[Object displacement listings]
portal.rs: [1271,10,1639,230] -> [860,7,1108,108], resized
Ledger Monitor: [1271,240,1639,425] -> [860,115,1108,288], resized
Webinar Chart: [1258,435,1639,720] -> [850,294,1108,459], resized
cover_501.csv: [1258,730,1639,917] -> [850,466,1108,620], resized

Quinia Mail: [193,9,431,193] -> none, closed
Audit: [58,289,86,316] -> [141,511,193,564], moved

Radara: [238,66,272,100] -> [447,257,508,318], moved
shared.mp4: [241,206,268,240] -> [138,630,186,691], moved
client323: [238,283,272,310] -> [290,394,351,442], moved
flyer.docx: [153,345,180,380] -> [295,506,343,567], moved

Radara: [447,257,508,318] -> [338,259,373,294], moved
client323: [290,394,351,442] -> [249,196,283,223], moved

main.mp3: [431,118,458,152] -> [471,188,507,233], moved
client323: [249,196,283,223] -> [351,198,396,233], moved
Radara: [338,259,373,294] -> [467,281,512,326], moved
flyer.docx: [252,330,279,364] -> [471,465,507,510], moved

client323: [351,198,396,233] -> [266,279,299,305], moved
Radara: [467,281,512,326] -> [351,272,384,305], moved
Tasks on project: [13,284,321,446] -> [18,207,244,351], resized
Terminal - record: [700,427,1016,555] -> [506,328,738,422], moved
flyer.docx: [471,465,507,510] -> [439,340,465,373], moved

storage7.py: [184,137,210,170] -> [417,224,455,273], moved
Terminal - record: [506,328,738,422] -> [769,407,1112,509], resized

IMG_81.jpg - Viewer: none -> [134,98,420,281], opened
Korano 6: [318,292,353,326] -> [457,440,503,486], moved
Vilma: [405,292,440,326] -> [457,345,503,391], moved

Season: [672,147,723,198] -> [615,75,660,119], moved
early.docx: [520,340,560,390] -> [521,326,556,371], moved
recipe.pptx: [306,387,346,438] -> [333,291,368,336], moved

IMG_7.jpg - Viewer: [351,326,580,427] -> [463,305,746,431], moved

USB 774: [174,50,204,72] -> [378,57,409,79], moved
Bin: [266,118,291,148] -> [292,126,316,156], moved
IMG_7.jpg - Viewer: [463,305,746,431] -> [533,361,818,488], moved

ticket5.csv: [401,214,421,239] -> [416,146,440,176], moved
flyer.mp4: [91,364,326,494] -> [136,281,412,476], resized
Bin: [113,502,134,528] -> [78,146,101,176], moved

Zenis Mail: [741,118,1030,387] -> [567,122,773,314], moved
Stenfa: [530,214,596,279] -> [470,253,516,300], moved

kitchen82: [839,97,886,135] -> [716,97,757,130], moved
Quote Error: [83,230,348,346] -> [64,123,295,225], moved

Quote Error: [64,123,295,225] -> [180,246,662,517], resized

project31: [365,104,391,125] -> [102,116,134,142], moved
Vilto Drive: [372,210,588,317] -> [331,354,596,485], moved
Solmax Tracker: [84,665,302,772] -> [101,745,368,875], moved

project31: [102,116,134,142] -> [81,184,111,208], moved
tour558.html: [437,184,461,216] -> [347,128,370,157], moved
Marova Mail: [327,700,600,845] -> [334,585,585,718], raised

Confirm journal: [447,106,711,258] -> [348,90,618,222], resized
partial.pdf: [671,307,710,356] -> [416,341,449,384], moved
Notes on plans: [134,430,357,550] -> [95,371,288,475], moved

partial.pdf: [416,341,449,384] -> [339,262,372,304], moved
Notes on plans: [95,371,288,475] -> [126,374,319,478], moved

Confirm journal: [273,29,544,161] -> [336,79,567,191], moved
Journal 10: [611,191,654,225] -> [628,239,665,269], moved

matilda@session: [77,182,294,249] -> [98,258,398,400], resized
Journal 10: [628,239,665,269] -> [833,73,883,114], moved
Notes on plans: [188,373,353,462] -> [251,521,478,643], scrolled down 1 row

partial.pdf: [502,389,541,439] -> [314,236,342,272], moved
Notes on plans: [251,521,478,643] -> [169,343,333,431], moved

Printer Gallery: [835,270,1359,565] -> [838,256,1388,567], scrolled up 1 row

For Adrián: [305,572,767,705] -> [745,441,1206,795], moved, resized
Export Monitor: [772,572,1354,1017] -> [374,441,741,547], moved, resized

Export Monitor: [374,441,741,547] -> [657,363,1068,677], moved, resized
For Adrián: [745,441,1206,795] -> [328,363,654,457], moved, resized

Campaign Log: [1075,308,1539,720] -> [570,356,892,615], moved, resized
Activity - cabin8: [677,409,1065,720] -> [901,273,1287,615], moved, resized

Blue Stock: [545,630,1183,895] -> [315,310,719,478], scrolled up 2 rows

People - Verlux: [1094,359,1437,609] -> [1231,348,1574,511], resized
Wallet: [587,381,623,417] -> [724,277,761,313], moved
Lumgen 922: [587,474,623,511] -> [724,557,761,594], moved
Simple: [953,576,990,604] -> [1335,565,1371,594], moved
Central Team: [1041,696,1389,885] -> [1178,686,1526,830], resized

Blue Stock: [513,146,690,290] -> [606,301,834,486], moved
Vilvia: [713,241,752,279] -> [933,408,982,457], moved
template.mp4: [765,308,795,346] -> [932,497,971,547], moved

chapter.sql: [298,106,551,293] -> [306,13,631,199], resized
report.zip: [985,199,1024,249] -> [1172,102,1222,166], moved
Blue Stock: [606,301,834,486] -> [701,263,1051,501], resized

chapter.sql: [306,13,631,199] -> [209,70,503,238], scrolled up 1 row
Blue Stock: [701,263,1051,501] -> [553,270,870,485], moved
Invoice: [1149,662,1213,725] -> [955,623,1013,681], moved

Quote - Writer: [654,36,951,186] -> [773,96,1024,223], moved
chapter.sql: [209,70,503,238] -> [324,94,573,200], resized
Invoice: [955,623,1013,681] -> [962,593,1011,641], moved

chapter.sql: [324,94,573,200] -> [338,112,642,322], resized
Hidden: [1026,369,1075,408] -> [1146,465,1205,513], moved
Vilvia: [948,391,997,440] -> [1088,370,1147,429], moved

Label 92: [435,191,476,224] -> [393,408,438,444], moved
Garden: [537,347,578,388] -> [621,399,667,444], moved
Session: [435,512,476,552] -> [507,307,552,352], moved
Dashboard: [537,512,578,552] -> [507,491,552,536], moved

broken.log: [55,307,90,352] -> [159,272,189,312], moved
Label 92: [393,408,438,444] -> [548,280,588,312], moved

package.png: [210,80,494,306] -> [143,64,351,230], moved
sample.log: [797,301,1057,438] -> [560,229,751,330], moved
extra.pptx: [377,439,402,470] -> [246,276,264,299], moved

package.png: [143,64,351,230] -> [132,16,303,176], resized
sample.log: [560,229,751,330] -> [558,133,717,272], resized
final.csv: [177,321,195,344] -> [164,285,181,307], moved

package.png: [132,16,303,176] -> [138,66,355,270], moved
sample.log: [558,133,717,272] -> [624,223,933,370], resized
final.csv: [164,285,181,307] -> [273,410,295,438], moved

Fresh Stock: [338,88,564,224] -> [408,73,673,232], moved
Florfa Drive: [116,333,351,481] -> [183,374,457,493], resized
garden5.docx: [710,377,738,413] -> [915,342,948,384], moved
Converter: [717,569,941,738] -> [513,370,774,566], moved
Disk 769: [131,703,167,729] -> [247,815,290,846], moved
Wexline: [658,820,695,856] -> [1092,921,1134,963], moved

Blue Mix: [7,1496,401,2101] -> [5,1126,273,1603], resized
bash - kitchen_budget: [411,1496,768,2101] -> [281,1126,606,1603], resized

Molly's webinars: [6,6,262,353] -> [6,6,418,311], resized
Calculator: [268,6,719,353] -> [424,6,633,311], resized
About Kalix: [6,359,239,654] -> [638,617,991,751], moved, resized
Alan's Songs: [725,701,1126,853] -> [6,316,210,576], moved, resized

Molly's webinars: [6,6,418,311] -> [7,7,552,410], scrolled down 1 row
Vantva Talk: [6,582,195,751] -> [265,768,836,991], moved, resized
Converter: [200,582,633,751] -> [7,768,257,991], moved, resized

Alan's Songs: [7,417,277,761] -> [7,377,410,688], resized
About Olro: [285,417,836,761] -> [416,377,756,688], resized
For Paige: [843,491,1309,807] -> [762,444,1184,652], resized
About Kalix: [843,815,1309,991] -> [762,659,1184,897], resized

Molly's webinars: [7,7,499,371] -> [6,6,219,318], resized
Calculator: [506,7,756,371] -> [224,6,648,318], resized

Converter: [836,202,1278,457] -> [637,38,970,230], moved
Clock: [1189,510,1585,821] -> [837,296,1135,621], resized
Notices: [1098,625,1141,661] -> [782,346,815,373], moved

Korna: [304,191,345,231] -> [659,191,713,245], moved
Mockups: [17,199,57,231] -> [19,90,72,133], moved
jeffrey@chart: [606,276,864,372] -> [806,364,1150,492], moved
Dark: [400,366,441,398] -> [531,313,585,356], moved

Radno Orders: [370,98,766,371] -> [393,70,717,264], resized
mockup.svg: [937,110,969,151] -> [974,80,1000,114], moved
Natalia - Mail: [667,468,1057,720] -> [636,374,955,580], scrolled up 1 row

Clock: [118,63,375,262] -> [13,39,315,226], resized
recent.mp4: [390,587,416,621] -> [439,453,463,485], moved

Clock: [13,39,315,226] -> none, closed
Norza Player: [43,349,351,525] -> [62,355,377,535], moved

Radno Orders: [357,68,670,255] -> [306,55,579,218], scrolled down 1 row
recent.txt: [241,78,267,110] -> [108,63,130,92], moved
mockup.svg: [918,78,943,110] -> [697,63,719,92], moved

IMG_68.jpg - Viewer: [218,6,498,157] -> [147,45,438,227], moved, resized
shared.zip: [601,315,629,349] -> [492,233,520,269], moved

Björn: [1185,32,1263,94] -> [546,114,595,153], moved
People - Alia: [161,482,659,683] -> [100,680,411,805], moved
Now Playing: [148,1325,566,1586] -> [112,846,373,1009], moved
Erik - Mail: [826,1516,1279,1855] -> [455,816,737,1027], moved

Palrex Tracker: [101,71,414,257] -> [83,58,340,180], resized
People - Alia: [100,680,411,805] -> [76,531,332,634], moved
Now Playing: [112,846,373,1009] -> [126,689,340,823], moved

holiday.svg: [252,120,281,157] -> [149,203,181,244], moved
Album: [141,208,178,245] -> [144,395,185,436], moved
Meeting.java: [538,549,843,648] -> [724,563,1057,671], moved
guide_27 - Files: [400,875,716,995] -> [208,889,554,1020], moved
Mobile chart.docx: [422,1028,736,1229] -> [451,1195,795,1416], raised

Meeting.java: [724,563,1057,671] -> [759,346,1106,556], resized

## Your instructions
Lines from the top of the data above through the line containing "flyer.docx: [153,345,180,380] ->" must be repeated exactly. All other lines stay out.

## Solved problem
portal.rs: [1271,10,1639,230] -> [860,7,1108,108], resized
Ledger Monitor: [1271,240,1639,425] -> [860,115,1108,288], resized
Webinar Chart: [1258,435,1639,720] -> [850,294,1108,459], resized
cover_501.csv: [1258,730,1639,917] -> [850,466,1108,620], resized

Quinia Mail: [193,9,431,193] -> none, closed
Audit: [58,289,86,316] -> [141,511,193,564], moved

Radara: [238,66,272,100] -> [447,257,508,318], moved
shared.mp4: [241,206,268,240] -> [138,630,186,691], moved
client323: [238,283,272,310] -> [290,394,351,442], moved
flyer.docx: [153,345,180,380] -> [295,506,343,567], moved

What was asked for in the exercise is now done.